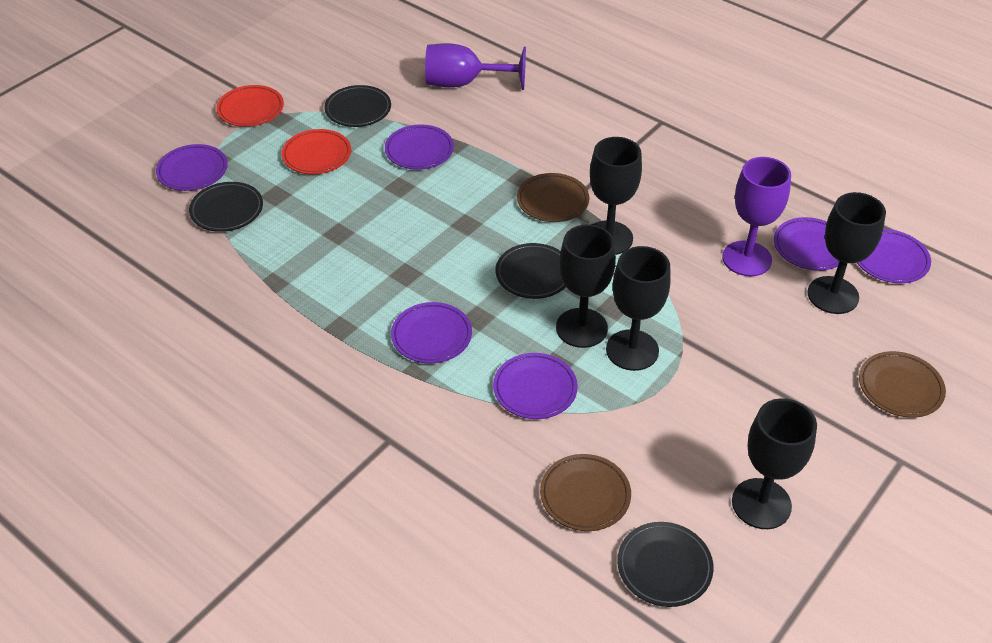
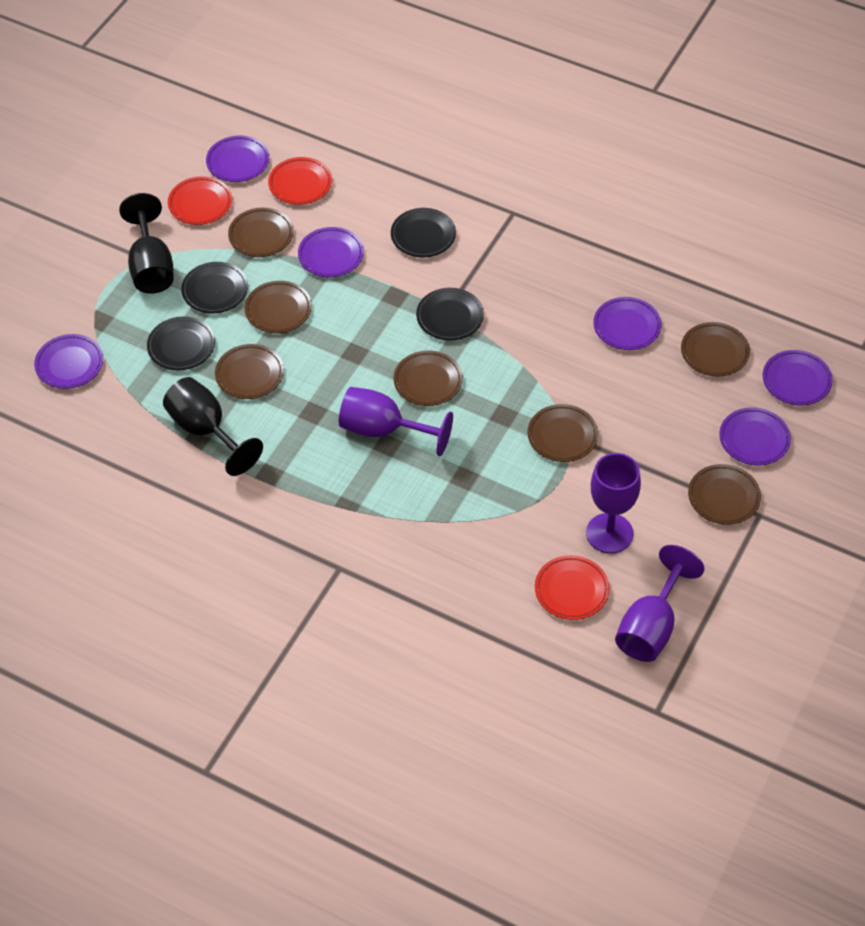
black goblet: 5 -> 2
brown plate: 3 -> 7
purple goblet: 2 -> 3
red plate: 2 -> 3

Work to complete: Print the material again word for word. Please drop every picture.

Completed task:
black goblet: 5 -> 2
brown plate: 3 -> 7
purple goblet: 2 -> 3
red plate: 2 -> 3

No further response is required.